Copy every line from the data below in which the string "yellow" can be found.
TASK INPUT section start
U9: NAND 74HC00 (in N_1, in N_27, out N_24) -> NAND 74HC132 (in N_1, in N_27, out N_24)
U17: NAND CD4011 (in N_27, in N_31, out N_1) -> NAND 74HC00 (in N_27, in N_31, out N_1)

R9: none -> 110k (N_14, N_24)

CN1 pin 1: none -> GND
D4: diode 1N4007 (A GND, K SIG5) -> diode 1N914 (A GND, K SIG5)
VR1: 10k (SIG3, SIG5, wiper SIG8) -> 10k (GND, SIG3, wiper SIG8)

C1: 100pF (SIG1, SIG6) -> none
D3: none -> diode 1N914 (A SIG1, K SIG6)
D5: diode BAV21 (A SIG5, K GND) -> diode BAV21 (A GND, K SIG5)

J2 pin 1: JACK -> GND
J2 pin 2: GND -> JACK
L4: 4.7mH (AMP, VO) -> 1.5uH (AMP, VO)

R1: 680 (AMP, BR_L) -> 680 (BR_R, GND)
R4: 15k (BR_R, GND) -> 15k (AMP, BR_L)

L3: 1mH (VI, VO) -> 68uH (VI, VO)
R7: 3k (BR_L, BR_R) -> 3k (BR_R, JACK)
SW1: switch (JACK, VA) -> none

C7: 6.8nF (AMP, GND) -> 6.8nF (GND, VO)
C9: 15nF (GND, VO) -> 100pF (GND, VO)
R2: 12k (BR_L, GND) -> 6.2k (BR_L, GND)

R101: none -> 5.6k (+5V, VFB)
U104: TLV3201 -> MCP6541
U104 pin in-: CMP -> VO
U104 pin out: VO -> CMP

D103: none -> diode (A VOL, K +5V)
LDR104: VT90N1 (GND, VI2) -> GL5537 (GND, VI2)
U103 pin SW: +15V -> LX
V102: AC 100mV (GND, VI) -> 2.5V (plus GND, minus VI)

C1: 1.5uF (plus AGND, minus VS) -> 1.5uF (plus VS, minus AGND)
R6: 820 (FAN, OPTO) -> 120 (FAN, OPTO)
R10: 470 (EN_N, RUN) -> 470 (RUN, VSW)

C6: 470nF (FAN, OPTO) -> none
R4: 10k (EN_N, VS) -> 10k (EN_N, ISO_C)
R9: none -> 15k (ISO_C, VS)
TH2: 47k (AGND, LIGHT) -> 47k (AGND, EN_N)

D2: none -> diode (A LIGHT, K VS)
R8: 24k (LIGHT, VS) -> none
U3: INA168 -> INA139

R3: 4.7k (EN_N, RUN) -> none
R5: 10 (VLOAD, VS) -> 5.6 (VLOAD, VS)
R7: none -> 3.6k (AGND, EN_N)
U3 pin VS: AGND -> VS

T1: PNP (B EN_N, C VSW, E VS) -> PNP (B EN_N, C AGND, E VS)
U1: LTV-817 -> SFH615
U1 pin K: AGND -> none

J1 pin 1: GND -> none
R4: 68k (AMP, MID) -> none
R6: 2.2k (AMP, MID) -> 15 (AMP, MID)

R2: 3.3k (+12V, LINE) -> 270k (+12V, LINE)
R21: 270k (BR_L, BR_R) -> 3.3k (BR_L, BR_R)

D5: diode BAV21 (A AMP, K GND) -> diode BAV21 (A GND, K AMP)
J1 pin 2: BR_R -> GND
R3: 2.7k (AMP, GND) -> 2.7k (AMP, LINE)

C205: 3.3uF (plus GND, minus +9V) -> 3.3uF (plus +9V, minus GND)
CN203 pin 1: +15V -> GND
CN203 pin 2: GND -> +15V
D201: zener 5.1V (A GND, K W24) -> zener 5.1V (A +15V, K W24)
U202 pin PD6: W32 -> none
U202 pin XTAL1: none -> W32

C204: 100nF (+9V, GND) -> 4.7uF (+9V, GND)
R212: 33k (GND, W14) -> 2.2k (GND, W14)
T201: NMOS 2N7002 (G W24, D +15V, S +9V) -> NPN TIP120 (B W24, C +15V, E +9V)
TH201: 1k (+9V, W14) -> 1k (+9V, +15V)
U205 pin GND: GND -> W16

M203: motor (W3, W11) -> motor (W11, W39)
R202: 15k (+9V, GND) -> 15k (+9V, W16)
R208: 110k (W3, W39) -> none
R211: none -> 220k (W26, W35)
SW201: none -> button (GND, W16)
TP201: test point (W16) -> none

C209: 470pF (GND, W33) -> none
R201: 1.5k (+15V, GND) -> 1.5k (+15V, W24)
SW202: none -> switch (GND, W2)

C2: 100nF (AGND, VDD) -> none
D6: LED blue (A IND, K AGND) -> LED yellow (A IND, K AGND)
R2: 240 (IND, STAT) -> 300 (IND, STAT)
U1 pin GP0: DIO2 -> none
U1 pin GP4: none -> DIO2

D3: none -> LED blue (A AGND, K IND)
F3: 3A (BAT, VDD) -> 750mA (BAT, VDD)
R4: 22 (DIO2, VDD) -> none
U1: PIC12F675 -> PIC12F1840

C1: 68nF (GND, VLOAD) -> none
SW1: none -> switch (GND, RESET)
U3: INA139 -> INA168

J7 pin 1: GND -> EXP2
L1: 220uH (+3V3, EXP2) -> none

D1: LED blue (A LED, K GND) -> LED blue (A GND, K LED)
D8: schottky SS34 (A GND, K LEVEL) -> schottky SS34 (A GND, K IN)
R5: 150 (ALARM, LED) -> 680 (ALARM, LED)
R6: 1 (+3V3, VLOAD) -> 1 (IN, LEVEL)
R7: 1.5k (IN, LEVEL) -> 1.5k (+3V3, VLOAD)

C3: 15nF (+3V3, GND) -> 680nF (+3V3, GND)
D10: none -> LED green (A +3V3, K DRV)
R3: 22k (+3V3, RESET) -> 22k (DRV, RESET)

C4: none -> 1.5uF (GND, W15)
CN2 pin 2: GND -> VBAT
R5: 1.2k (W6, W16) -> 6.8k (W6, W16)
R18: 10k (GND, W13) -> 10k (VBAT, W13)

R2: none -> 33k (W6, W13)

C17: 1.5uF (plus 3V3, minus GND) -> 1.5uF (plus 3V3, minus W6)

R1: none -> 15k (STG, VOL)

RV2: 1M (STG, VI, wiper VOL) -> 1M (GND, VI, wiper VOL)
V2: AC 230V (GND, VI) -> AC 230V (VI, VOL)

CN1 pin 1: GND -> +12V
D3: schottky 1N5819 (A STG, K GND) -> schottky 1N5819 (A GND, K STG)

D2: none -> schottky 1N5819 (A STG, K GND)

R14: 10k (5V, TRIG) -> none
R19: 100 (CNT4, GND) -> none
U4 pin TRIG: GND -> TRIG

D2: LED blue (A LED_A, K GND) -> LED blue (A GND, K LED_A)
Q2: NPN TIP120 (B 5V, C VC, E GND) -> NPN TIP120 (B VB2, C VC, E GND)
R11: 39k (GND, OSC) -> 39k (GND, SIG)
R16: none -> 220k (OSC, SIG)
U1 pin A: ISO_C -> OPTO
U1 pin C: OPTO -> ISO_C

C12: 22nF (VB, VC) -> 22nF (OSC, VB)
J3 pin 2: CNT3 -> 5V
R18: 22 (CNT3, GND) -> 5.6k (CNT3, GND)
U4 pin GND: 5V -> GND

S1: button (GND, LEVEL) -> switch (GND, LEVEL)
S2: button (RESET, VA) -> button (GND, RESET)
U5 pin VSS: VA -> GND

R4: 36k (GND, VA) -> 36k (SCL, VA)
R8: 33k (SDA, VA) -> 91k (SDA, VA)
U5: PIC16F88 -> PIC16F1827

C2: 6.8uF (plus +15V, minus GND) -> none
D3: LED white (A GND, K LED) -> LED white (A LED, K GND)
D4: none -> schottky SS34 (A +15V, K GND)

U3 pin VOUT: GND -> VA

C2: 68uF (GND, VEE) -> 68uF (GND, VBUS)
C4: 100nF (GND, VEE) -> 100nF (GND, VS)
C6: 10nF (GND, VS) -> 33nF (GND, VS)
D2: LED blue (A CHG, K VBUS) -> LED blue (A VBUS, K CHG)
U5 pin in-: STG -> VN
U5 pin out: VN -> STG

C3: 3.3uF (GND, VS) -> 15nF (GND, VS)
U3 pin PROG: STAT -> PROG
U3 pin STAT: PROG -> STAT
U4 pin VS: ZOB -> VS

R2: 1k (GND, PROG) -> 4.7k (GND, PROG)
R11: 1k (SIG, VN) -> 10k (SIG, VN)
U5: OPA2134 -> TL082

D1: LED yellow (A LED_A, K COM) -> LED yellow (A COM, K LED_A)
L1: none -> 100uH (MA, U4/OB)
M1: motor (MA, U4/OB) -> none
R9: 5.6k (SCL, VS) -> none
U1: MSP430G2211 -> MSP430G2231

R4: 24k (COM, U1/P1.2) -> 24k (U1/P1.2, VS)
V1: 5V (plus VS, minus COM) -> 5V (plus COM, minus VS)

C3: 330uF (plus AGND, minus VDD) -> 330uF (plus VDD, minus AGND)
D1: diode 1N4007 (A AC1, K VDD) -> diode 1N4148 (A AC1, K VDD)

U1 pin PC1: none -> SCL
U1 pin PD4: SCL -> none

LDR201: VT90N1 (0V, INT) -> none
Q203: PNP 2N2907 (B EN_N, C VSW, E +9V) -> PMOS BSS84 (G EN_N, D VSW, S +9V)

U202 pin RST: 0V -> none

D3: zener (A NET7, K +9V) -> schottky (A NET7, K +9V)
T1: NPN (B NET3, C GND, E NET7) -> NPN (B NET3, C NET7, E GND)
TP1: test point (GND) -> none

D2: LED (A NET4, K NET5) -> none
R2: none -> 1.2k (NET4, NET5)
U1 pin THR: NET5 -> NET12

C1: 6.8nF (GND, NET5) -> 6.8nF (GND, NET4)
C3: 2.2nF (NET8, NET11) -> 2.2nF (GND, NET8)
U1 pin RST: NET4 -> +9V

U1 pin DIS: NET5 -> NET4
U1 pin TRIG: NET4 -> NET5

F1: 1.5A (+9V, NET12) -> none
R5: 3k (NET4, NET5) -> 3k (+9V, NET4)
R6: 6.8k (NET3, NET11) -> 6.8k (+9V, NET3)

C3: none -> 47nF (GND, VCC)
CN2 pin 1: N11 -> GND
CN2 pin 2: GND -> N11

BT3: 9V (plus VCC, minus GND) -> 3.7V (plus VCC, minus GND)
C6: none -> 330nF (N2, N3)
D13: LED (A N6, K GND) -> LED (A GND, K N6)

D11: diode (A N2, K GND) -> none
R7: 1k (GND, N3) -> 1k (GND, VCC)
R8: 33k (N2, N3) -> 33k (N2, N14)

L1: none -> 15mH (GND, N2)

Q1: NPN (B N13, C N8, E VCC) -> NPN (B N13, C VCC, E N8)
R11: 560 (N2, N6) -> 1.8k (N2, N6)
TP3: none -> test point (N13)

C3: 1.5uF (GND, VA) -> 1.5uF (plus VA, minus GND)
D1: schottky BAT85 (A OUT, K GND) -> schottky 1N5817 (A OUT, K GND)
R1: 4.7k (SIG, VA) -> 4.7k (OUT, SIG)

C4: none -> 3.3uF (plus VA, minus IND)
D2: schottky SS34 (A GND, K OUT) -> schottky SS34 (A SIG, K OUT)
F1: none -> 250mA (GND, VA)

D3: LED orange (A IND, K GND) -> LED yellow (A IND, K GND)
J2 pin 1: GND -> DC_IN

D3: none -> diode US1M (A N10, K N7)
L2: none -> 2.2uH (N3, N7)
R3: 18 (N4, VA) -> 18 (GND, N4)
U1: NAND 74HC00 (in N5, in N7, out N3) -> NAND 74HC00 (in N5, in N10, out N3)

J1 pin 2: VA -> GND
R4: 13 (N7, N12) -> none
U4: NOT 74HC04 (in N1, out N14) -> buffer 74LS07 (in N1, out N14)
TASK INPUT section end
OUTPUT:
D6: LED blue (A IND, K AGND) -> LED yellow (A IND, K AGND)
D1: LED yellow (A LED_A, K COM) -> LED yellow (A COM, K LED_A)
D3: LED orange (A IND, K GND) -> LED yellow (A IND, K GND)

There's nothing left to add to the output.